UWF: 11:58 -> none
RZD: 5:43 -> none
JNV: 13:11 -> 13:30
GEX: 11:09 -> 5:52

========================================

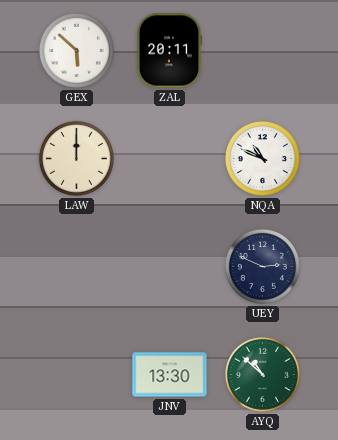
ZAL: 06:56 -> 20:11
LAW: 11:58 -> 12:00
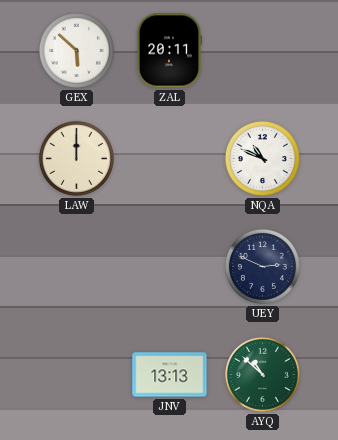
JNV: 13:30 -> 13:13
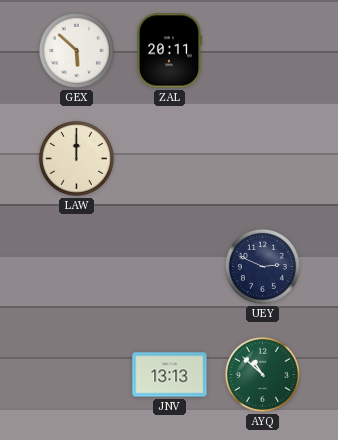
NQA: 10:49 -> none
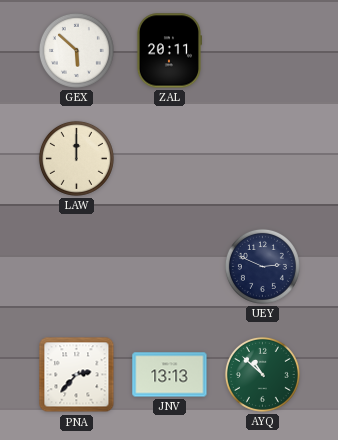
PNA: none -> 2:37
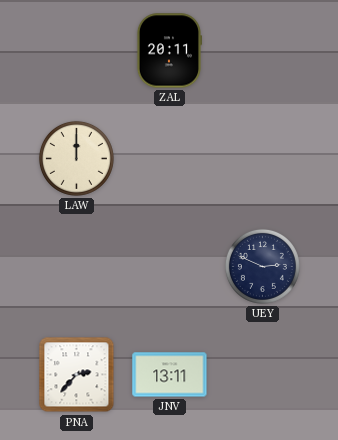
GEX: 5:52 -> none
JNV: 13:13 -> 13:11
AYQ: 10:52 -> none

========================================

Instruction:
Convert the rows from the one containing "NQA: 10:49 -> none" down to the one containing "AYQ: 10:52 -> none", both included, into a JSON list of strings with one string per row. Omit blank lines and the pictures.

Output for this task:
[
  "NQA: 10:49 -> none",
  "PNA: none -> 2:37",
  "GEX: 5:52 -> none",
  "JNV: 13:13 -> 13:11",
  "AYQ: 10:52 -> none"
]